Exercise prompt: Starting at the line containing "none -> tan brick A3:A6 level 1" and ending at the line containing "blue slope B1:B2 level 1 top 2 -> none", print every line of the material below exactly, both ends included, and stop there.

Exercise data:
□ □ □ □ □ □ □
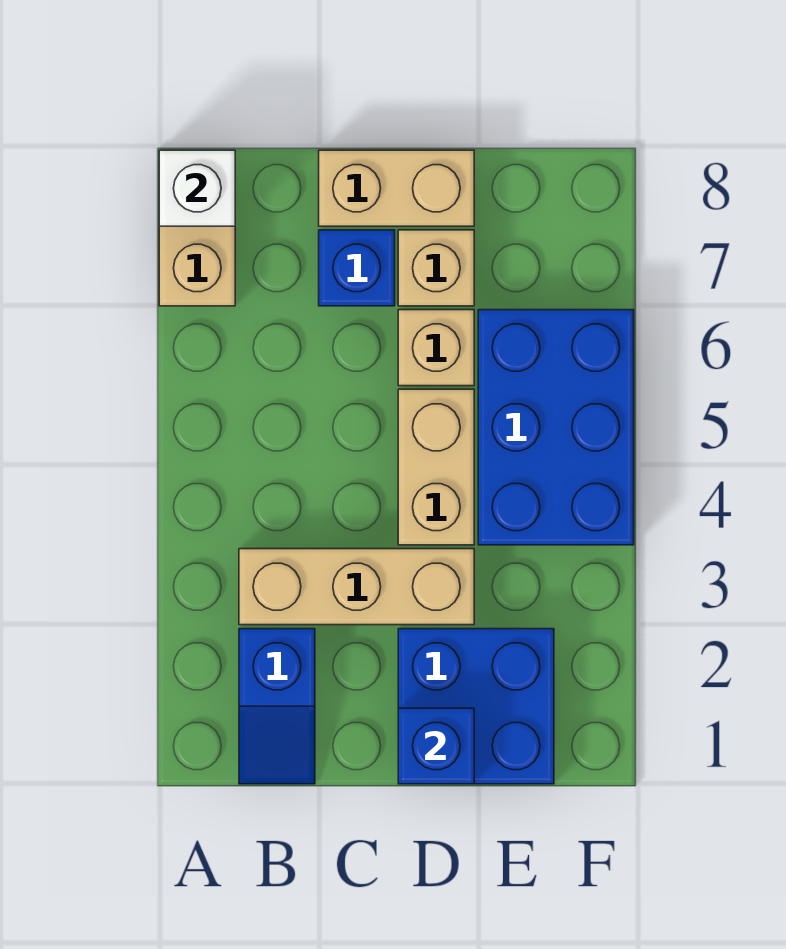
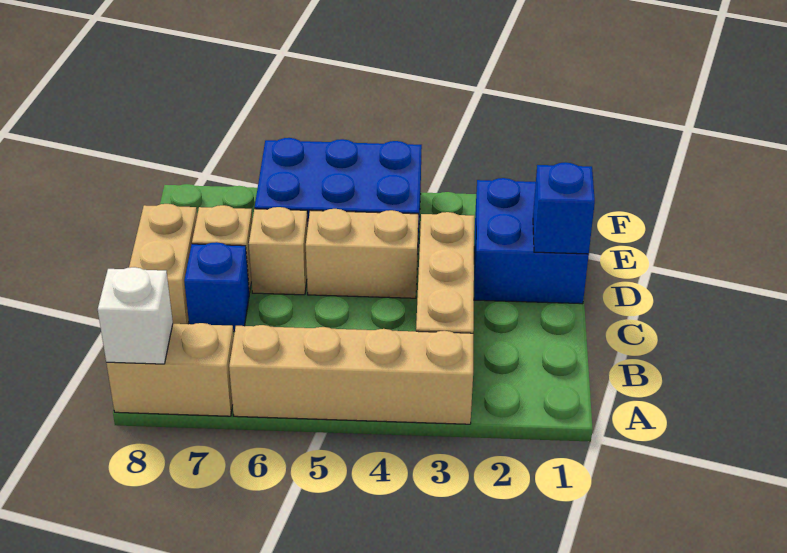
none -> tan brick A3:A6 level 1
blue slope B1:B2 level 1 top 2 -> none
□ □ □ □ □ □ □
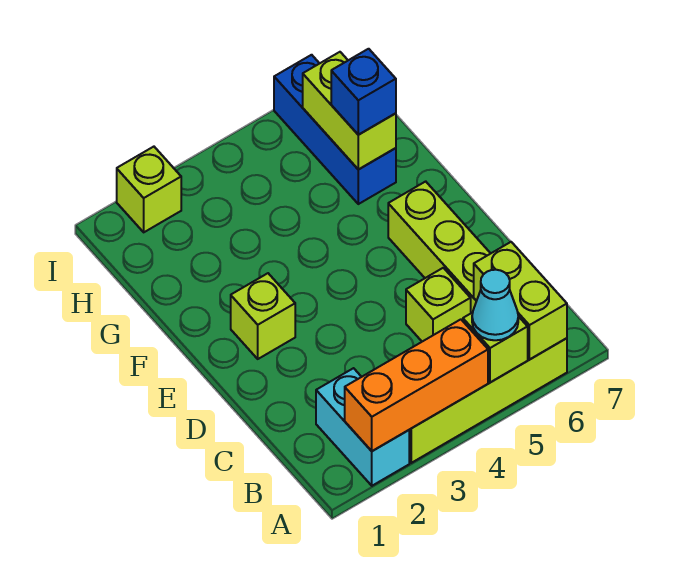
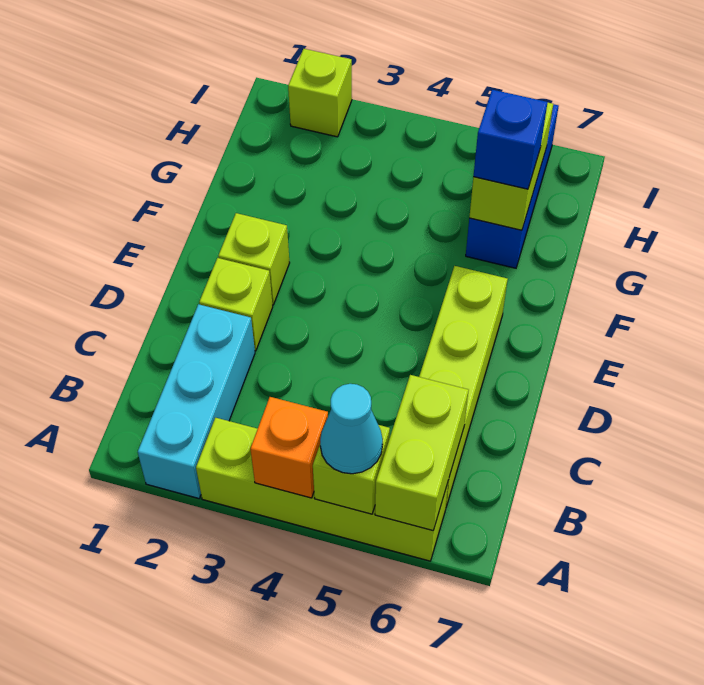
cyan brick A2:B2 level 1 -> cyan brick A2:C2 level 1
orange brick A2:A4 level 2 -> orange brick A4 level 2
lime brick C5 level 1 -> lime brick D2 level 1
□ □ □ □ □ □ □
Exercise response:
none -> tan brick A3:A6 level 1
blue slope B1:B2 level 1 top 2 -> none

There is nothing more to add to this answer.